● Work required: When a line of the entries contains the word "appeared", report that line.

● Record set:

* * * * * * * * *

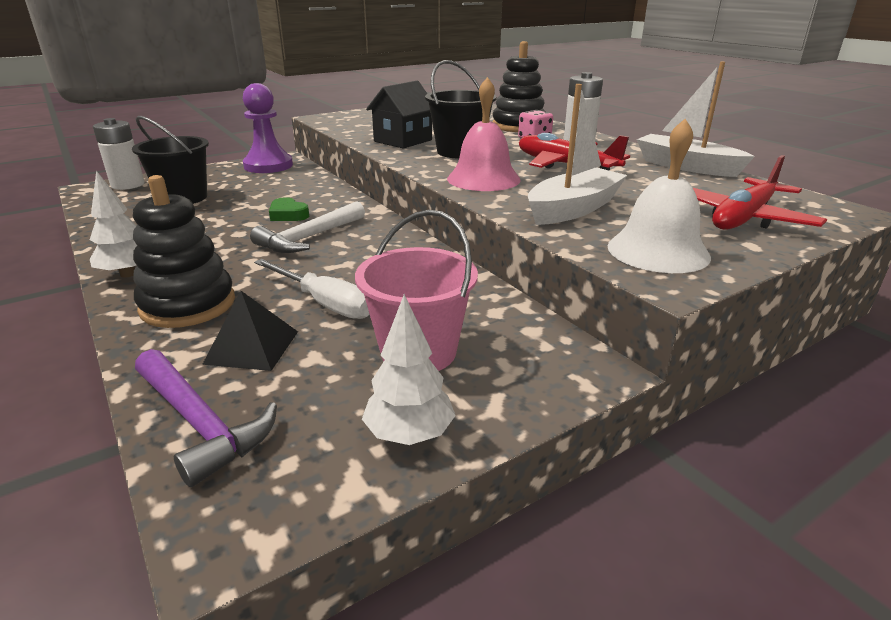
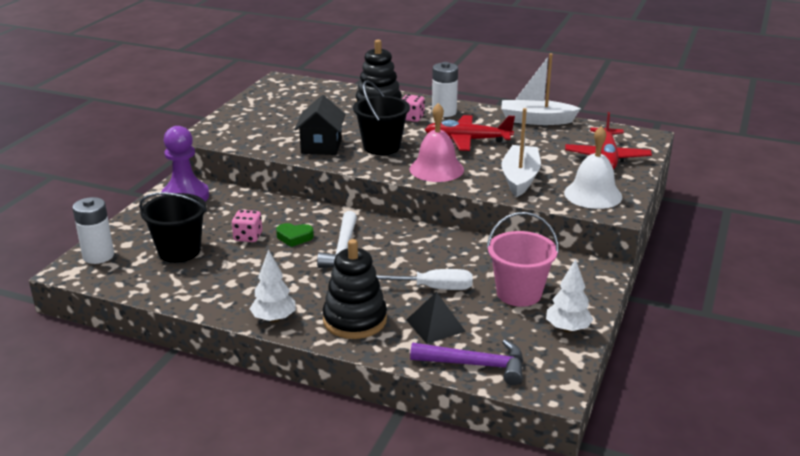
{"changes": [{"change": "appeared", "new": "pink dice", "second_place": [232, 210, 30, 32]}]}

* * * * * * * * *

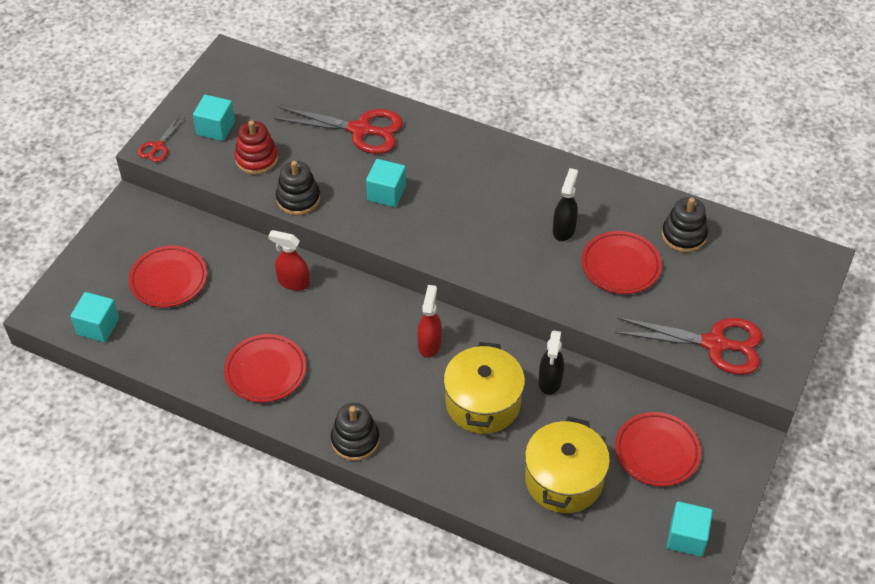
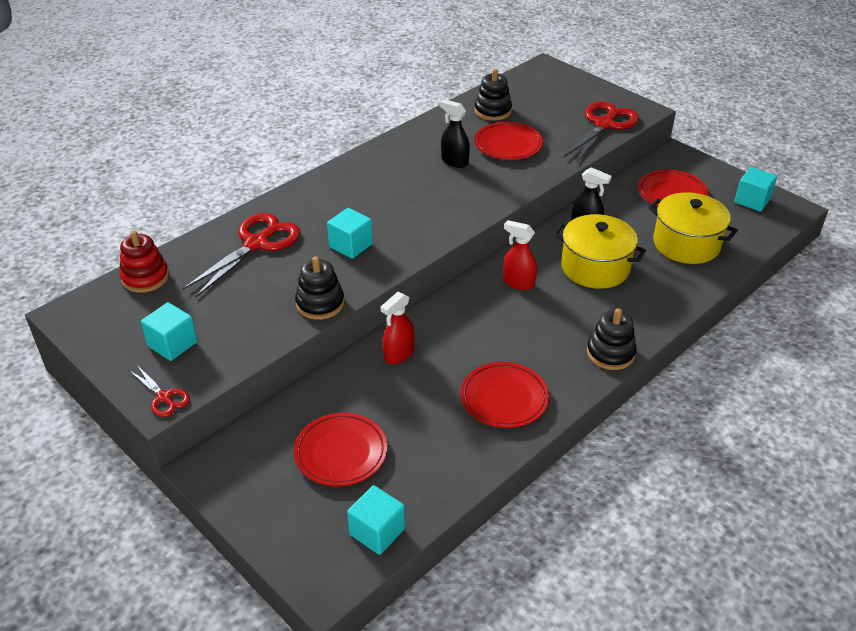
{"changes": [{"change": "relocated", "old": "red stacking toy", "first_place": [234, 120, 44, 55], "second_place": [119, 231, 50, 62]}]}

* * * * * * * * *

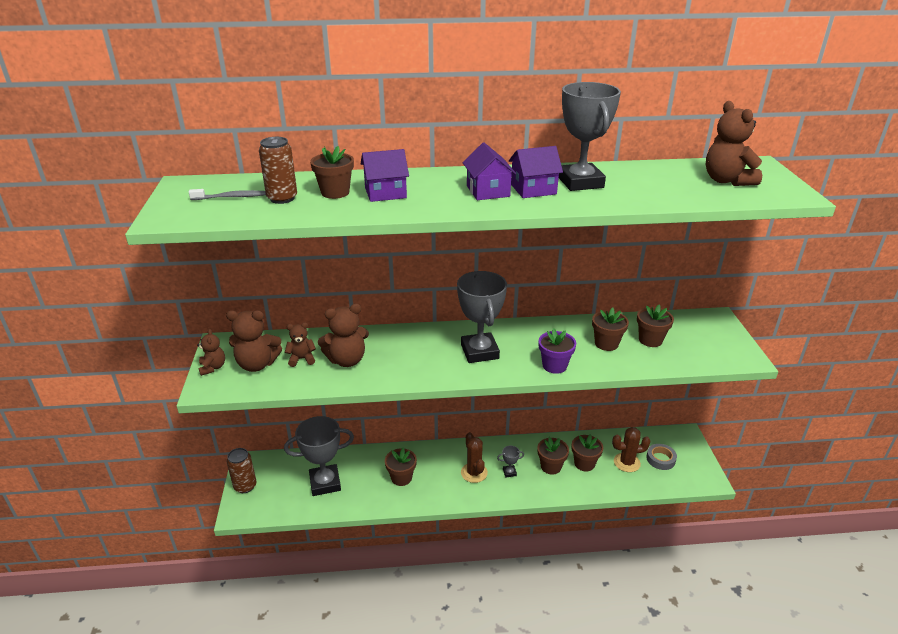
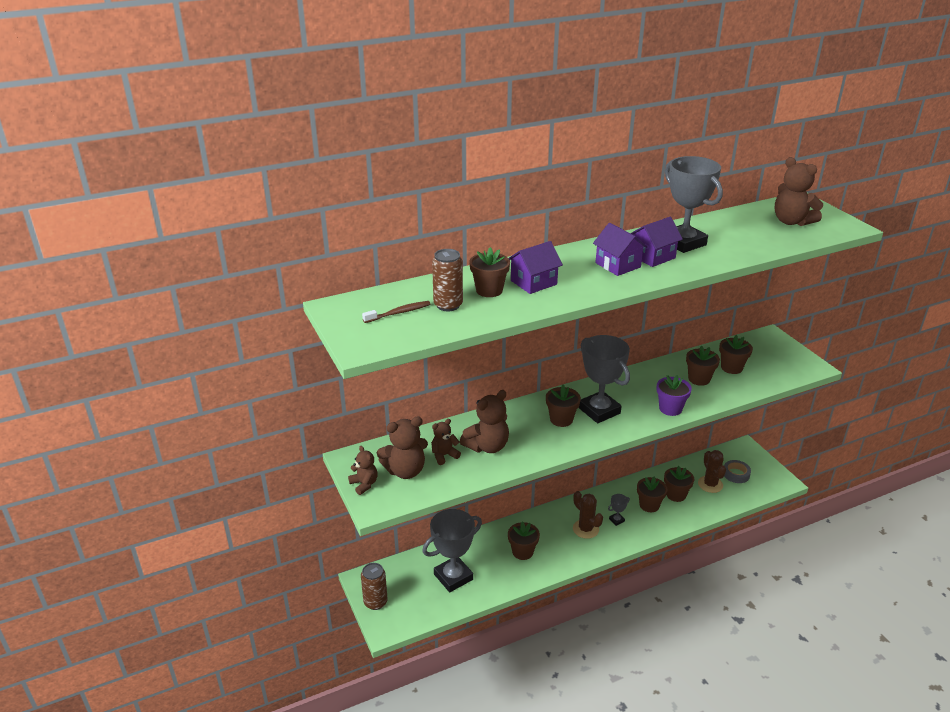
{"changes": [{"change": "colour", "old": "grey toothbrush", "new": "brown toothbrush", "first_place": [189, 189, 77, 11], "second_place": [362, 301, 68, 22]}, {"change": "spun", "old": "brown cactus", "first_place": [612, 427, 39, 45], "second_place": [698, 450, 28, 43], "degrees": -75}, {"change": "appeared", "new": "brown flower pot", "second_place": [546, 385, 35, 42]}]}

* * * * * * * * *

● Finished exercise:
{"changes": [{"change": "appeared", "new": "pink dice", "second_place": [232, 210, 30, 32]}]}
{"changes": [{"change": "colour", "old": "grey toothbrush", "new": "brown toothbrush", "first_place": [189, 189, 77, 11], "second_place": [362, 301, 68, 22]}, {"change": "spun", "old": "brown cactus", "first_place": [612, 427, 39, 45], "second_place": [698, 450, 28, 43], "degrees": -75}, {"change": "appeared", "new": "brown flower pot", "second_place": [546, 385, 35, 42]}]}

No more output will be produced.